Supplied data Start Marker
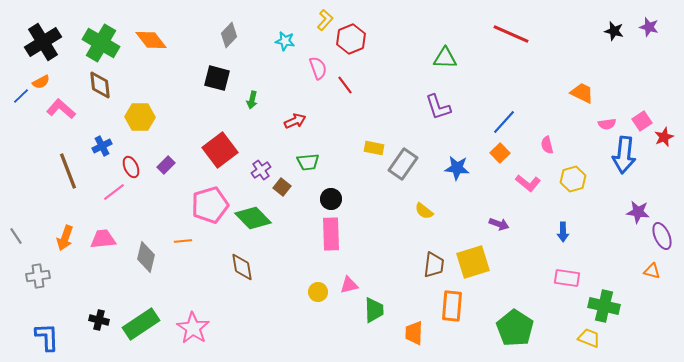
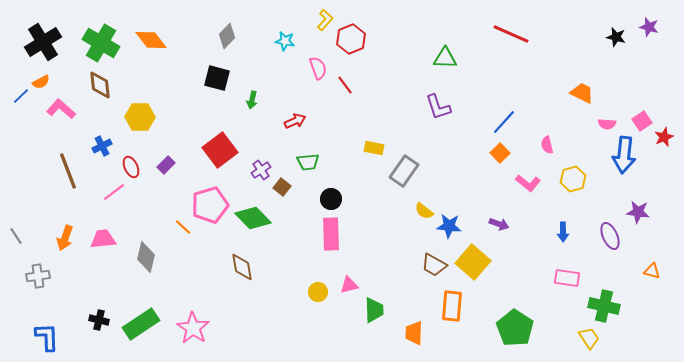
black star at (614, 31): moved 2 px right, 6 px down
gray diamond at (229, 35): moved 2 px left, 1 px down
pink semicircle at (607, 124): rotated 12 degrees clockwise
gray rectangle at (403, 164): moved 1 px right, 7 px down
blue star at (457, 168): moved 8 px left, 58 px down
purple ellipse at (662, 236): moved 52 px left
orange line at (183, 241): moved 14 px up; rotated 48 degrees clockwise
yellow square at (473, 262): rotated 32 degrees counterclockwise
brown trapezoid at (434, 265): rotated 112 degrees clockwise
yellow trapezoid at (589, 338): rotated 35 degrees clockwise
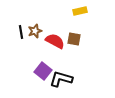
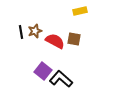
black L-shape: rotated 25 degrees clockwise
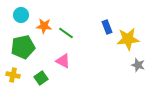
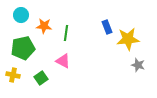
green line: rotated 63 degrees clockwise
green pentagon: moved 1 px down
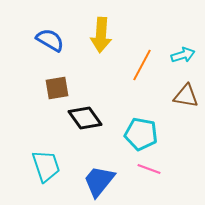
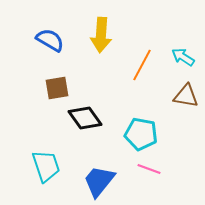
cyan arrow: moved 2 px down; rotated 130 degrees counterclockwise
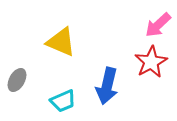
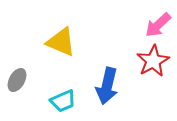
red star: moved 2 px right, 1 px up
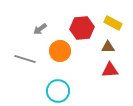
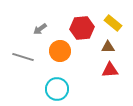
yellow rectangle: rotated 12 degrees clockwise
gray line: moved 2 px left, 2 px up
cyan circle: moved 1 px left, 2 px up
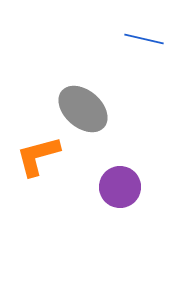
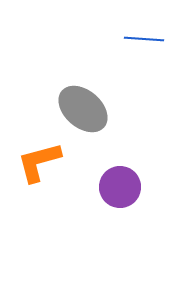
blue line: rotated 9 degrees counterclockwise
orange L-shape: moved 1 px right, 6 px down
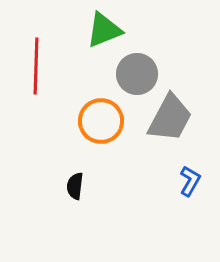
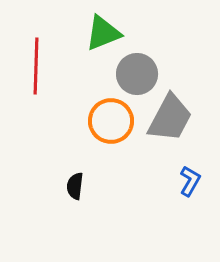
green triangle: moved 1 px left, 3 px down
orange circle: moved 10 px right
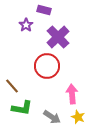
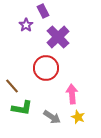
purple rectangle: moved 1 px left, 1 px down; rotated 48 degrees clockwise
red circle: moved 1 px left, 2 px down
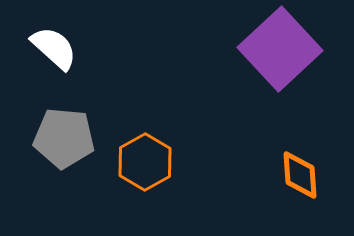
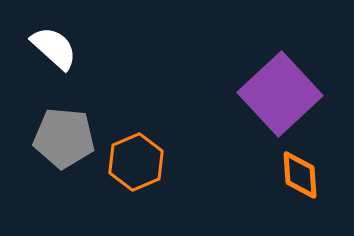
purple square: moved 45 px down
orange hexagon: moved 9 px left; rotated 6 degrees clockwise
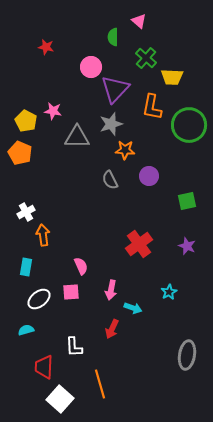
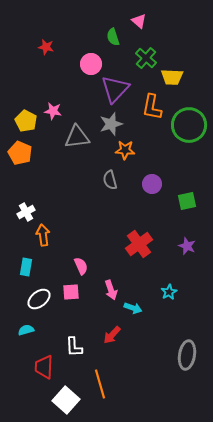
green semicircle: rotated 18 degrees counterclockwise
pink circle: moved 3 px up
gray triangle: rotated 8 degrees counterclockwise
purple circle: moved 3 px right, 8 px down
gray semicircle: rotated 12 degrees clockwise
pink arrow: rotated 30 degrees counterclockwise
red arrow: moved 6 px down; rotated 18 degrees clockwise
white square: moved 6 px right, 1 px down
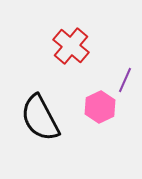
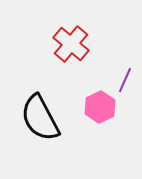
red cross: moved 2 px up
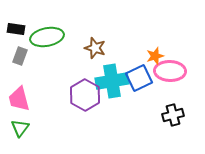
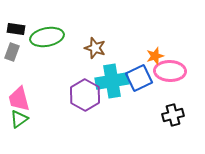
gray rectangle: moved 8 px left, 4 px up
green triangle: moved 1 px left, 9 px up; rotated 18 degrees clockwise
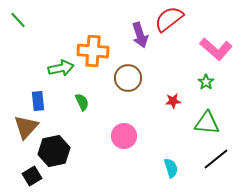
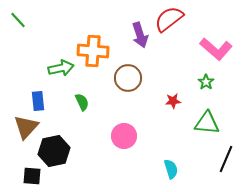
black line: moved 10 px right; rotated 28 degrees counterclockwise
cyan semicircle: moved 1 px down
black square: rotated 36 degrees clockwise
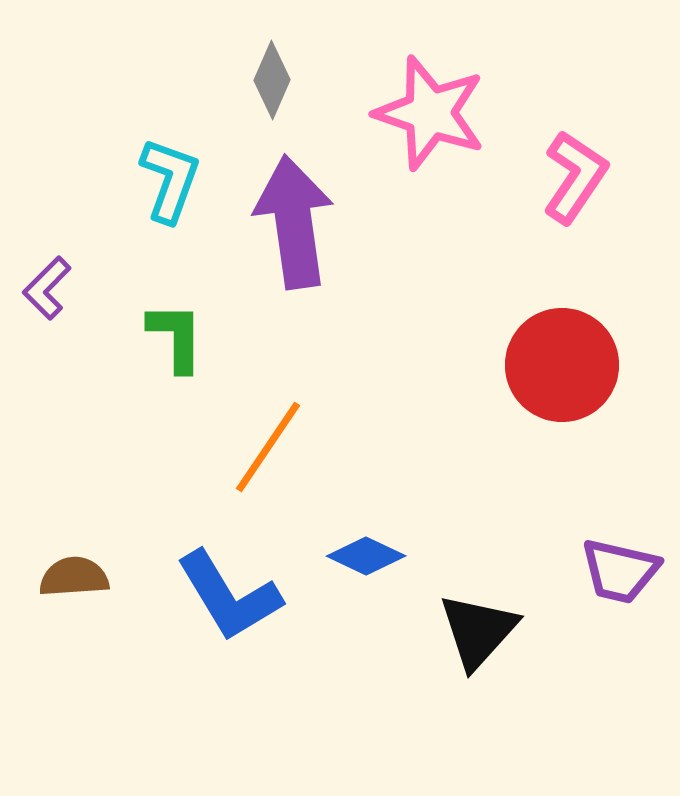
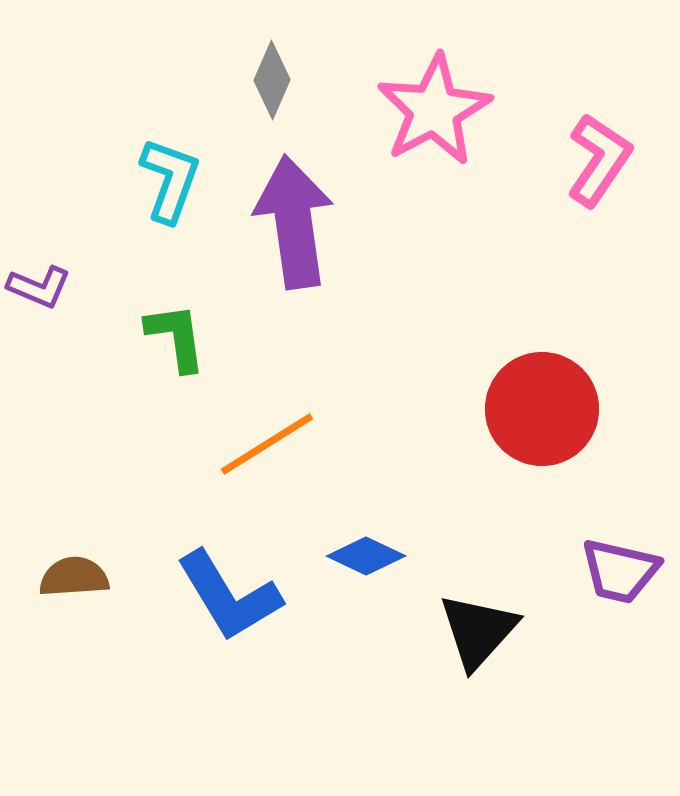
pink star: moved 4 px right, 3 px up; rotated 25 degrees clockwise
pink L-shape: moved 24 px right, 17 px up
purple L-shape: moved 8 px left, 1 px up; rotated 112 degrees counterclockwise
green L-shape: rotated 8 degrees counterclockwise
red circle: moved 20 px left, 44 px down
orange line: moved 1 px left, 3 px up; rotated 24 degrees clockwise
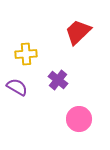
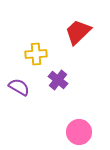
yellow cross: moved 10 px right
purple semicircle: moved 2 px right
pink circle: moved 13 px down
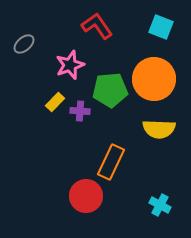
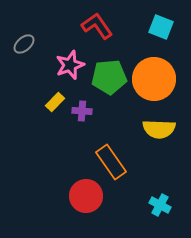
green pentagon: moved 1 px left, 13 px up
purple cross: moved 2 px right
orange rectangle: rotated 60 degrees counterclockwise
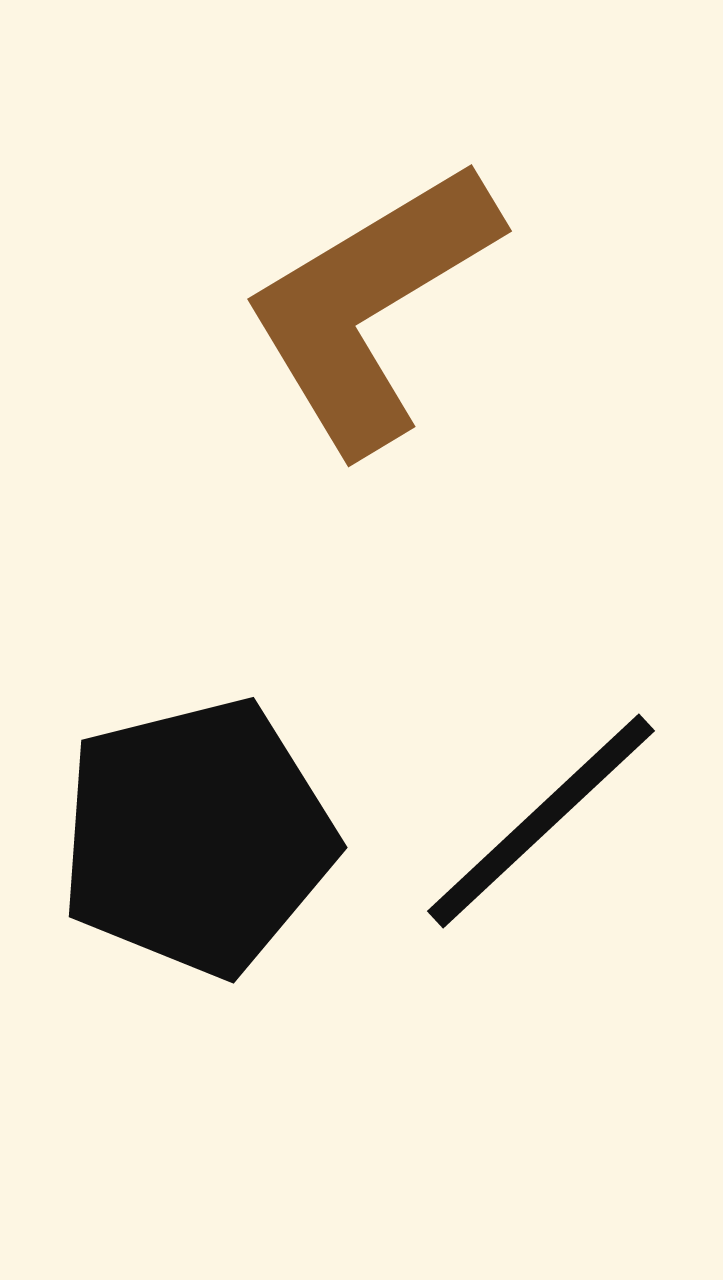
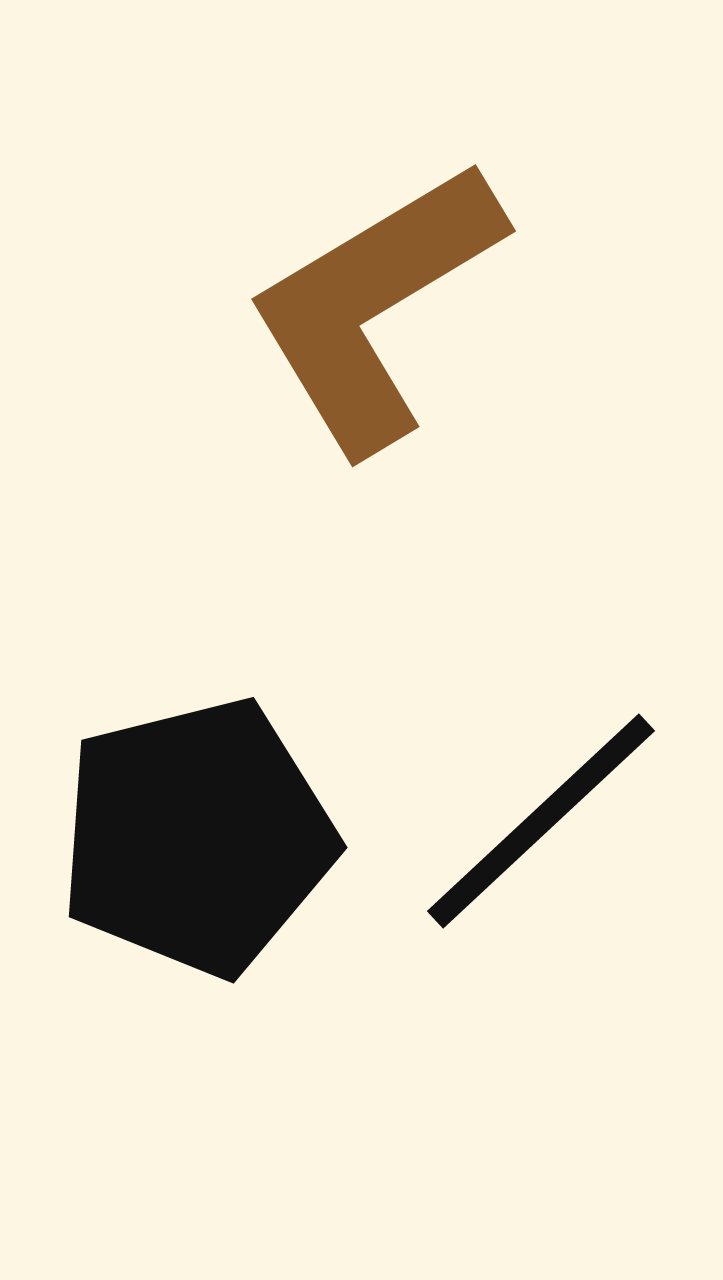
brown L-shape: moved 4 px right
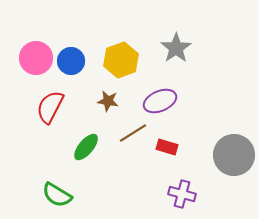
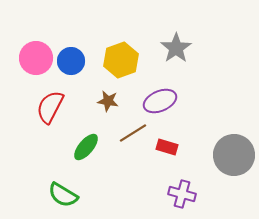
green semicircle: moved 6 px right
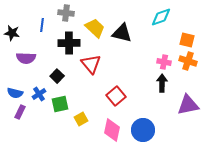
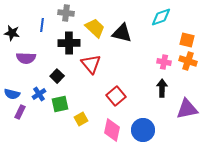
black arrow: moved 5 px down
blue semicircle: moved 3 px left, 1 px down
purple triangle: moved 1 px left, 4 px down
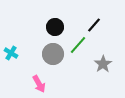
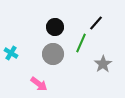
black line: moved 2 px right, 2 px up
green line: moved 3 px right, 2 px up; rotated 18 degrees counterclockwise
pink arrow: rotated 24 degrees counterclockwise
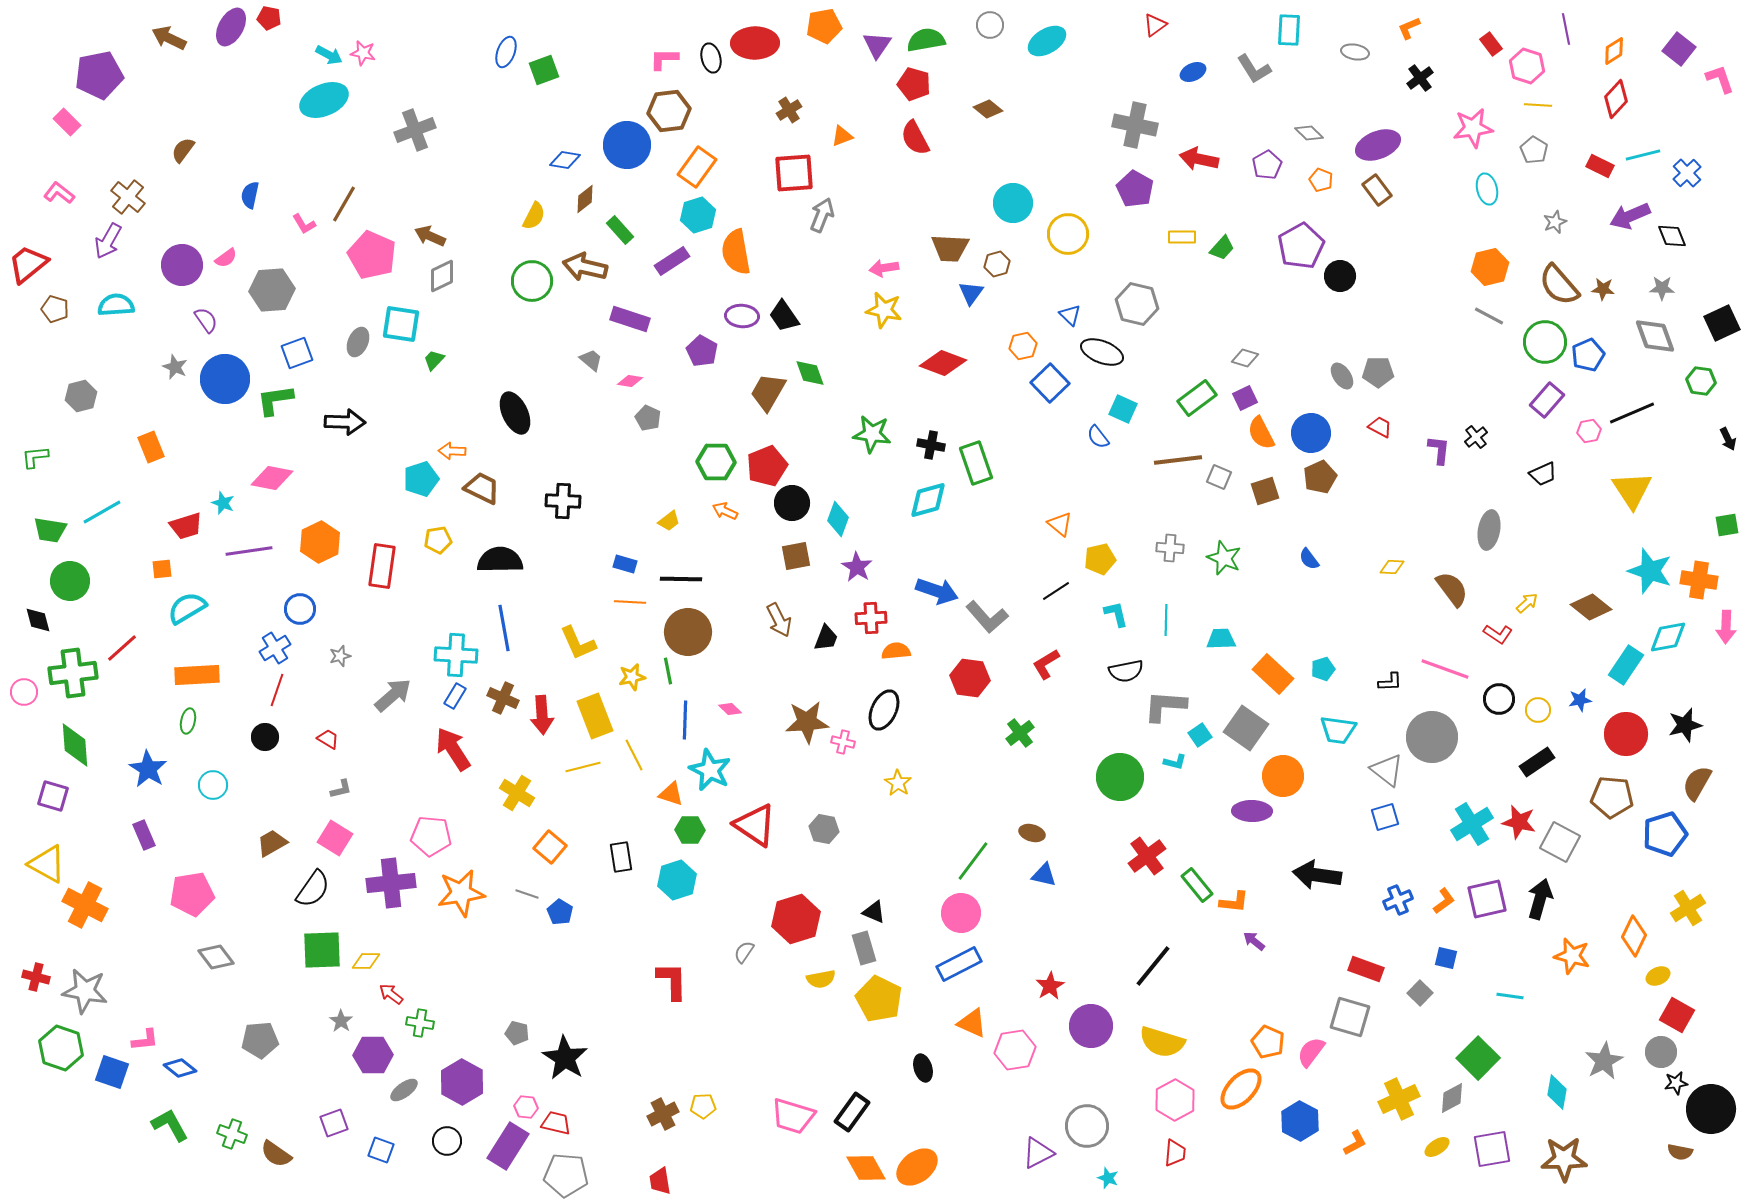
Supplied data End Marker
• _Problem details_
Verbatim transcription needed, from the opening line of the entries above through the line containing "green pentagon: moved 1 px down"; pictures do not belong in it.

• _Response for this exercise_
black star at (614, 31): moved 2 px right, 6 px down
gray diamond at (229, 35): moved 2 px left, 1 px down
pink semicircle at (607, 124): rotated 12 degrees clockwise
gray rectangle at (403, 164): moved 1 px right, 7 px down
blue star at (457, 168): moved 8 px left, 58 px down
purple ellipse at (662, 236): moved 52 px left
orange line at (183, 241): moved 14 px up; rotated 48 degrees clockwise
yellow square at (473, 262): rotated 32 degrees counterclockwise
brown trapezoid at (434, 265): rotated 112 degrees clockwise
yellow trapezoid at (589, 338): rotated 35 degrees clockwise
black L-shape: rotated 25 degrees clockwise
green line: rotated 63 degrees clockwise
green pentagon: moved 1 px down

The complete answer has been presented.